What lines of the data below hold the string "camera"? Copy each one out.

— Stored data —
__________________________________________________
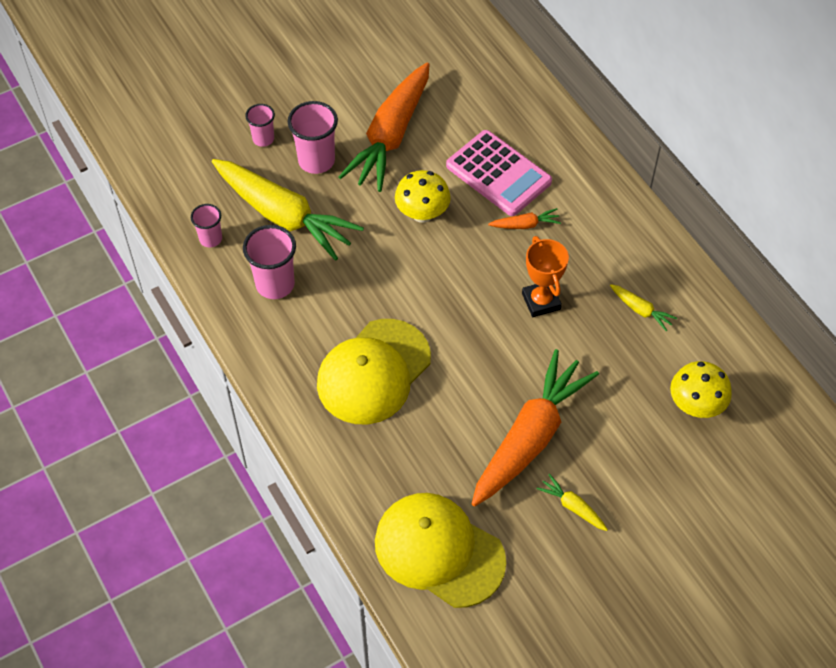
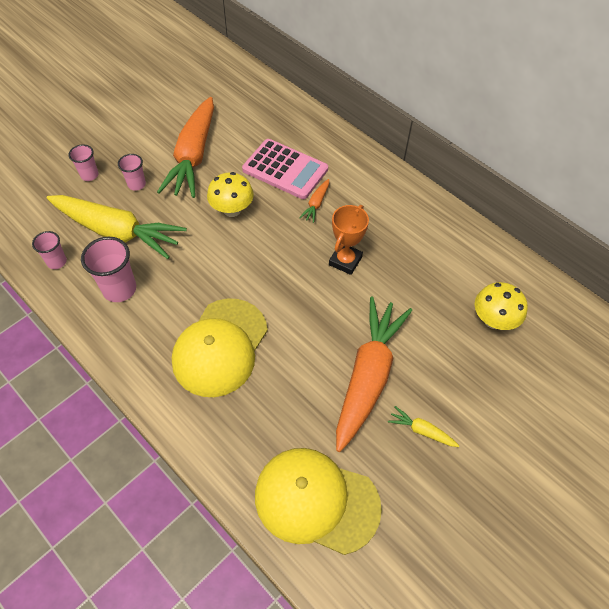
camera: 15 degrees left, 0 degrees up
(316, 161) = (136, 184): pink cup -> pink cup, size x0.60
(525, 225) = (316, 204): orange carrot -> orange carrot turned 135 degrees clockwise
(541, 301) = (345, 261): orange trophy -> orange trophy turned 60 degrees clockwise
(640, 310) = (425, 252): yellow carrot -> none

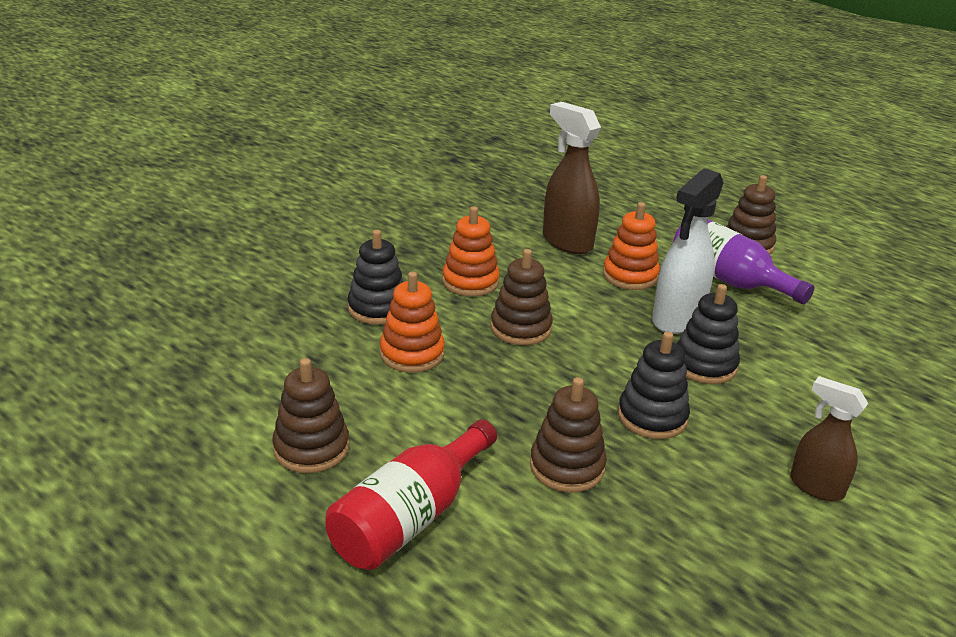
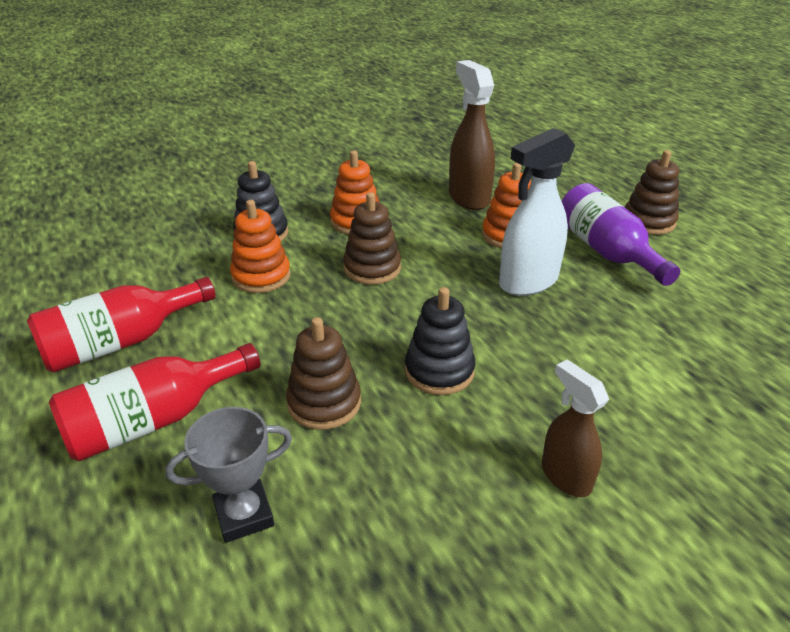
camera: 20 degrees right, 5 degrees up
(311, 448) = (120, 343): brown stacking toy -> red bottle
(565, 582) = (244, 515): none -> grey trophy
(704, 365) = (526, 330): black stacking toy -> none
__________________________________________________
— Answer to the exercise —
camera: 15 degrees left, 0 degrees up
camera: 20 degrees right, 5 degrees up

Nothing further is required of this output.